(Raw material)
- - - -
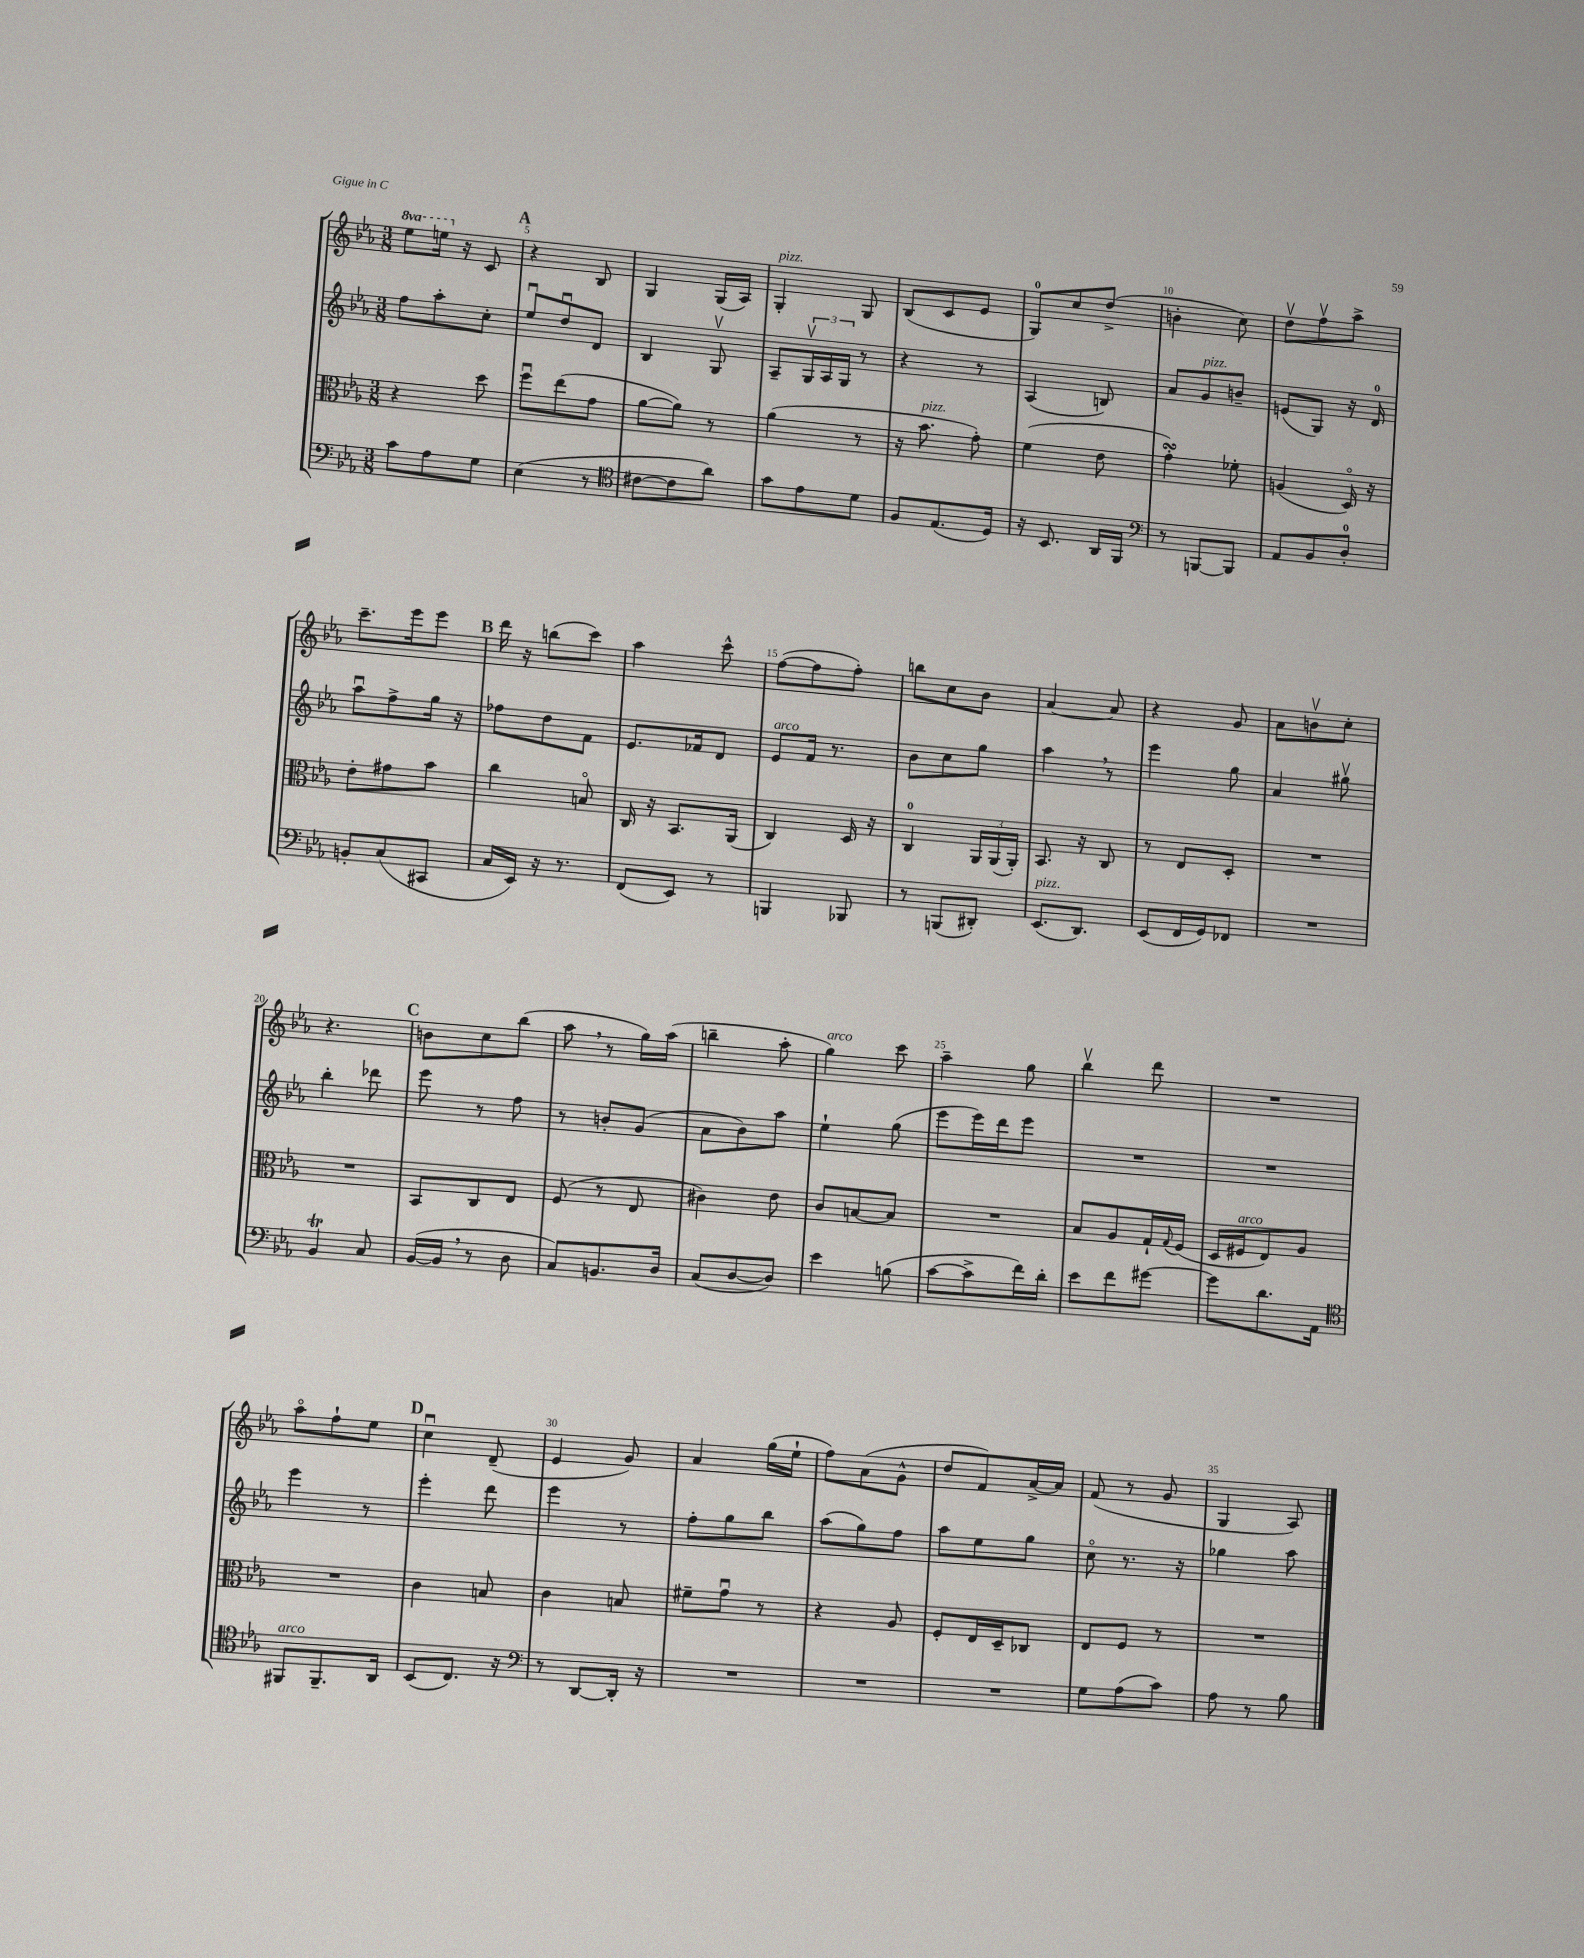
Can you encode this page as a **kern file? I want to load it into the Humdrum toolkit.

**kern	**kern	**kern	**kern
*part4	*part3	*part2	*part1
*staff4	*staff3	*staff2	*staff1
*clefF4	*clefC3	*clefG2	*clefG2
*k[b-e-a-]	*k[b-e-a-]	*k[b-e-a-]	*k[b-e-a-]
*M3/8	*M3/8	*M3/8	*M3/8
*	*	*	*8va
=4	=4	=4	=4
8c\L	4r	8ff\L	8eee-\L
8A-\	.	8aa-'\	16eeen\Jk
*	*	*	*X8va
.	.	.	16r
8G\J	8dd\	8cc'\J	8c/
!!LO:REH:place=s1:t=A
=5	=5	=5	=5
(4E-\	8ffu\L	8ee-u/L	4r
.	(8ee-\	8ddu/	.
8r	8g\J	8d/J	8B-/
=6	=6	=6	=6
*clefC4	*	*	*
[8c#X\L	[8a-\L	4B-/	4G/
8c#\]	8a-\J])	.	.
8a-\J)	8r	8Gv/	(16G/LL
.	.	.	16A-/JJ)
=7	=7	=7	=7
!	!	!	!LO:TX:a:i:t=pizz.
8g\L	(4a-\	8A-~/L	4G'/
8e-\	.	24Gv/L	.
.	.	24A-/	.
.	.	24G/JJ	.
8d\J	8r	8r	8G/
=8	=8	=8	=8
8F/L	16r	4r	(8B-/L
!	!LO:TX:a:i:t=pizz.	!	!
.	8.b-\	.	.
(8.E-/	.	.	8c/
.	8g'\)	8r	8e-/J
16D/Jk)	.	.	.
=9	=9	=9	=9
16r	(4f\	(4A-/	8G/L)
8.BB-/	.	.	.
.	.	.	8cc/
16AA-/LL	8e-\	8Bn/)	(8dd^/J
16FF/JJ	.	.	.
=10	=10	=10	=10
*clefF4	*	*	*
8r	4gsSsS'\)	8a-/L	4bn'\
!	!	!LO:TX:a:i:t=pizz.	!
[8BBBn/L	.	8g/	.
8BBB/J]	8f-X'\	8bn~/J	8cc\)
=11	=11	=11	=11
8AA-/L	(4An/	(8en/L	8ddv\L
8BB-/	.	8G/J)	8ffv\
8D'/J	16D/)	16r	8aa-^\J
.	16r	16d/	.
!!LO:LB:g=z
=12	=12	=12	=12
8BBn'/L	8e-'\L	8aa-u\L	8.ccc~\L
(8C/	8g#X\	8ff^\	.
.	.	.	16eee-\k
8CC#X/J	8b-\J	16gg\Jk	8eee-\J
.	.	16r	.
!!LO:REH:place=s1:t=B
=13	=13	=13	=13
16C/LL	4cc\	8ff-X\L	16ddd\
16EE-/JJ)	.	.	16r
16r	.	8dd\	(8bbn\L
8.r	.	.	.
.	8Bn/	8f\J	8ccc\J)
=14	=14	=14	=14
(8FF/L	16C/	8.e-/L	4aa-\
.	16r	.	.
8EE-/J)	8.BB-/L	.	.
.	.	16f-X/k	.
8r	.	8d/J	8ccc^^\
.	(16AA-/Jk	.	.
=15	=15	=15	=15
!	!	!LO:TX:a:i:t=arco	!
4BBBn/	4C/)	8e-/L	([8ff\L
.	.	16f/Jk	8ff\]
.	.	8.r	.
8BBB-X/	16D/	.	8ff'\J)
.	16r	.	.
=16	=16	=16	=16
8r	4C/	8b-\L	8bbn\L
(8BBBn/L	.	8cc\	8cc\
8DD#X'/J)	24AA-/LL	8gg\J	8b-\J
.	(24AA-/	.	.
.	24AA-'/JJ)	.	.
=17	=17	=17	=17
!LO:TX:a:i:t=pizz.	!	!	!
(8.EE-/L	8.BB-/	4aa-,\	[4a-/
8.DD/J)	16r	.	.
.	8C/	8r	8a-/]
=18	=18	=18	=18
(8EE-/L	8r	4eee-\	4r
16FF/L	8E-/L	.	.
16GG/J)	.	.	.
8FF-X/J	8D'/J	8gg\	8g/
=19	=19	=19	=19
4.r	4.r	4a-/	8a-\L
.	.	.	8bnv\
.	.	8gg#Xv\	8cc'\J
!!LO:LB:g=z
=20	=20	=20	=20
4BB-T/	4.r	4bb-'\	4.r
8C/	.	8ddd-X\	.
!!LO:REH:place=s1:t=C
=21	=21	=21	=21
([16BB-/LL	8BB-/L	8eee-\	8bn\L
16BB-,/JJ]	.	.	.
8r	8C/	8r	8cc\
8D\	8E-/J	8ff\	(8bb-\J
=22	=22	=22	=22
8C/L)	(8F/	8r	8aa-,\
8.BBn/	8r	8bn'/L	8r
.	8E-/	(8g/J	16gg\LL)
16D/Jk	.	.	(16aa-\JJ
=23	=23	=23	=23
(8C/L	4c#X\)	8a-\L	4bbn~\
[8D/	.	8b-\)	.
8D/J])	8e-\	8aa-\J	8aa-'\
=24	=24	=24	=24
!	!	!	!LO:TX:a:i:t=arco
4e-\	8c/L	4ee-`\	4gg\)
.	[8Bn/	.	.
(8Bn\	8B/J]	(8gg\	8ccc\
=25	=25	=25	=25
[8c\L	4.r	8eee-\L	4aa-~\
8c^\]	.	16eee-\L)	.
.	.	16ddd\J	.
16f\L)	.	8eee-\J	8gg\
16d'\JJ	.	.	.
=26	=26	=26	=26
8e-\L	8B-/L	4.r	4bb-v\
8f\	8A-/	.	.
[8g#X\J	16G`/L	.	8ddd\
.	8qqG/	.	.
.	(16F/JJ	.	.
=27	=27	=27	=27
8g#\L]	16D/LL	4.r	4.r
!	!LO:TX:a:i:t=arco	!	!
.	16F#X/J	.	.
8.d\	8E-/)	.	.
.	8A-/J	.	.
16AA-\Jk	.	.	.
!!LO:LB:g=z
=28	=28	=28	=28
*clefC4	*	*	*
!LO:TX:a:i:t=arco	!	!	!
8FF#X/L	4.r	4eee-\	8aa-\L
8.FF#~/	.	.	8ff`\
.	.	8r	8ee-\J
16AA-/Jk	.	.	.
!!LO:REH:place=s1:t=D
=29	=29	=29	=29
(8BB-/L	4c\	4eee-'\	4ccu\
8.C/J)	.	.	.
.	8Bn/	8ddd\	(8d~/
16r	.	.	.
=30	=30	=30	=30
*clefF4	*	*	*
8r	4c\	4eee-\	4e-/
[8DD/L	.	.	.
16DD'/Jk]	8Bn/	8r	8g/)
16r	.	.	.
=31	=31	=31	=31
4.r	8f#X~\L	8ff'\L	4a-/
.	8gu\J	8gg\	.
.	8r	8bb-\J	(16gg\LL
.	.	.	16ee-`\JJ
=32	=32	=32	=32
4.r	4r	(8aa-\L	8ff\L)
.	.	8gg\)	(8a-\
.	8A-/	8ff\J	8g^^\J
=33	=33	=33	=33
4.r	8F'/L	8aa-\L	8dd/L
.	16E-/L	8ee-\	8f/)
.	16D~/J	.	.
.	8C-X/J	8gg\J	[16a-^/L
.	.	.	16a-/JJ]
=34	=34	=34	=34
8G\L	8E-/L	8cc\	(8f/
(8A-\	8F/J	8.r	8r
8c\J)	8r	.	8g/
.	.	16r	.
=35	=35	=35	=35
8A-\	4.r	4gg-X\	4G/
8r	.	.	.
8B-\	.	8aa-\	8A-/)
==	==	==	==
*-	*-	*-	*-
- - - -
Which lines in the material contain the string "arco" with its case matching? Locate each one and copy it in full.

!	!	!LO:TX:a:i:t=arco	!
!	!	!	!LO:TX:a:i:t=arco
!	!LO:TX:a:i:t=arco	!	!
!LO:TX:a:i:t=arco	!	!	!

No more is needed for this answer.